*What to do*. A single number is required: the count of lines in the following entries that include the word "none".

*Extracted data*.
* * * * * * * * *
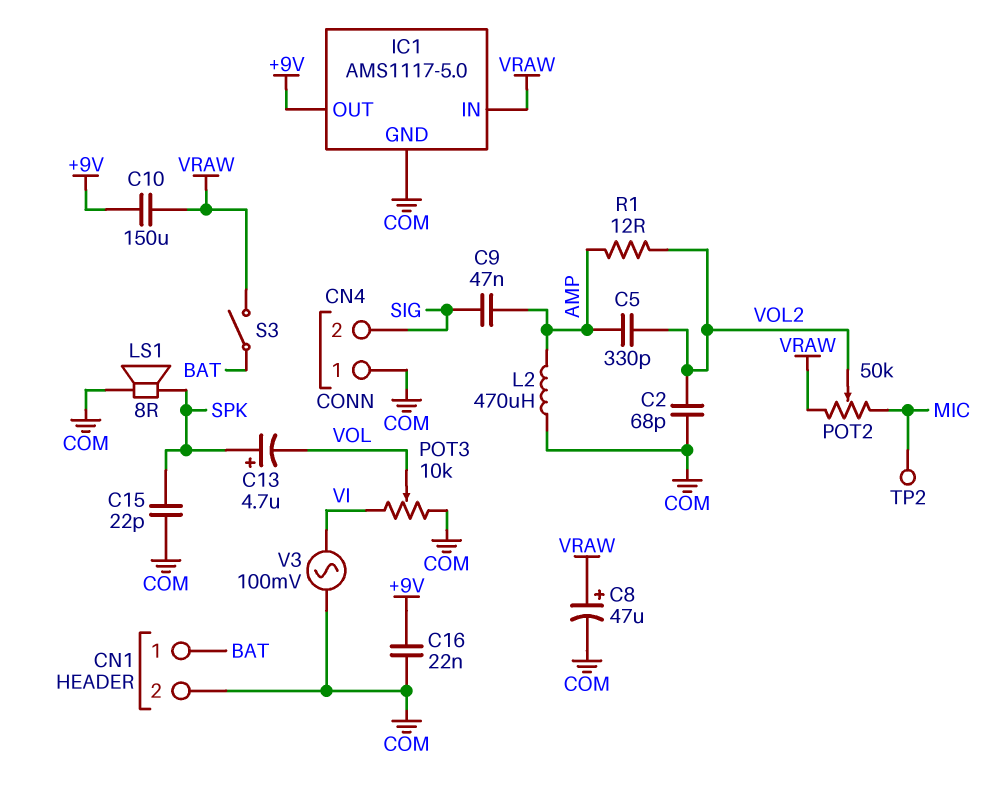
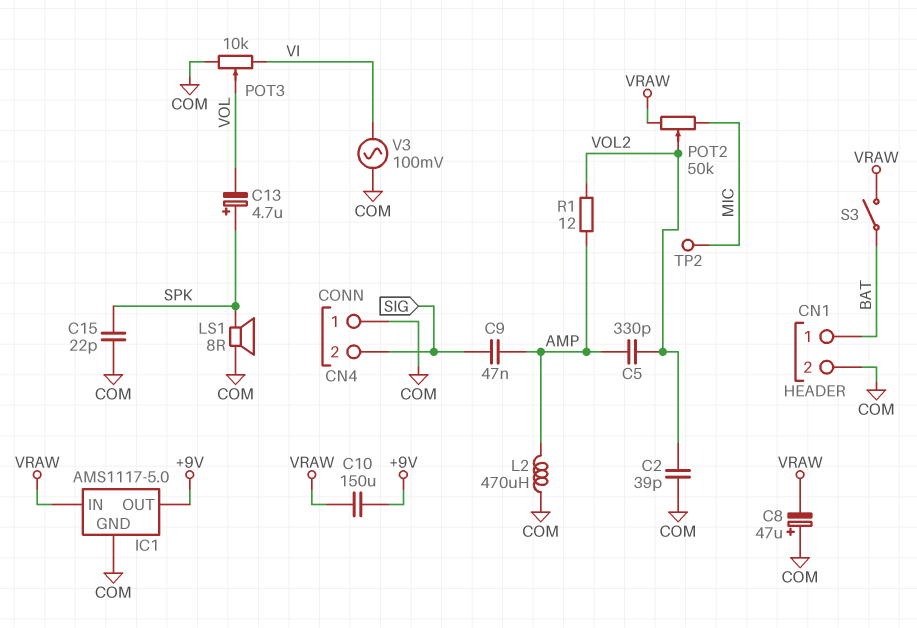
C2: 68pF (COM, VOL2) -> 39pF (COM, VOL2)
C8: 47uF (plus VRAW, minus COM) -> 47uF (plus COM, minus VRAW)
C16: 22nF (+9V, COM) -> none

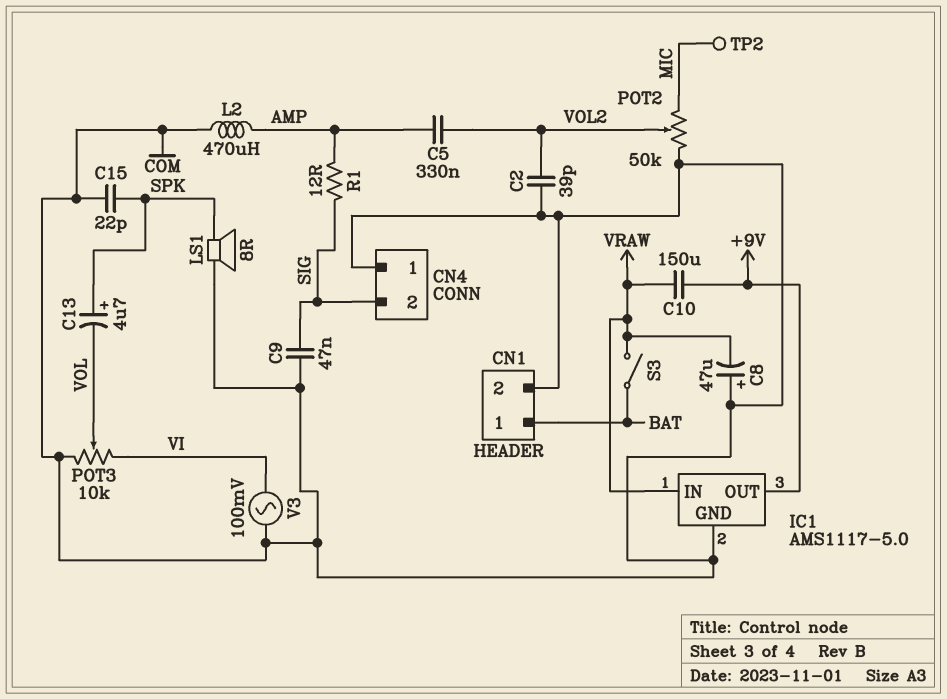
C5: 330pF (AMP, VOL2) -> 330nF (AMP, VOL2)
C9: 47nF (AMP, SIG) -> 47nF (COM, SIG)
POT2: 50k (MIC, VRAW, wiper VOL2) -> 50k (COM, MIC, wiper VOL2)
R1: 12 (AMP, VOL2) -> 12 (AMP, SIG)

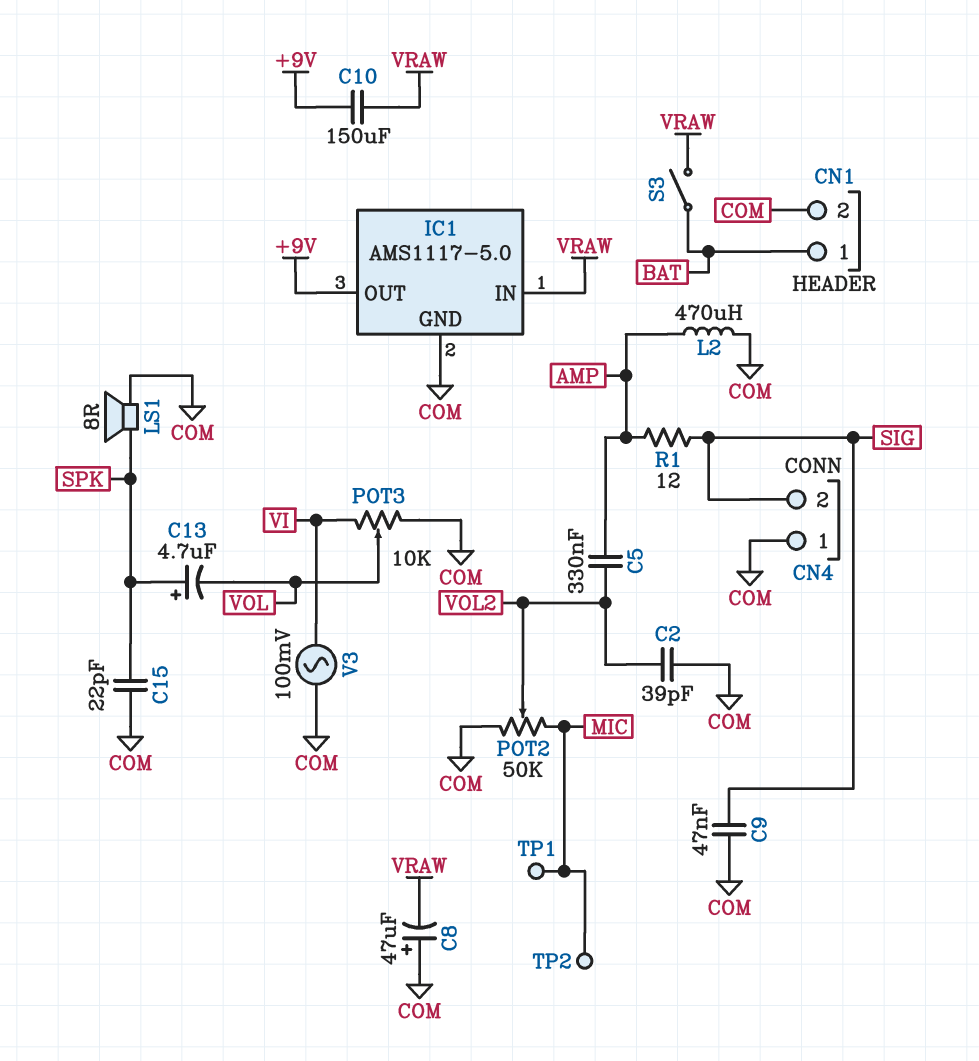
TP1: none -> test point (MIC)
* * * * * * * * *
*Answer for this exercise*. 2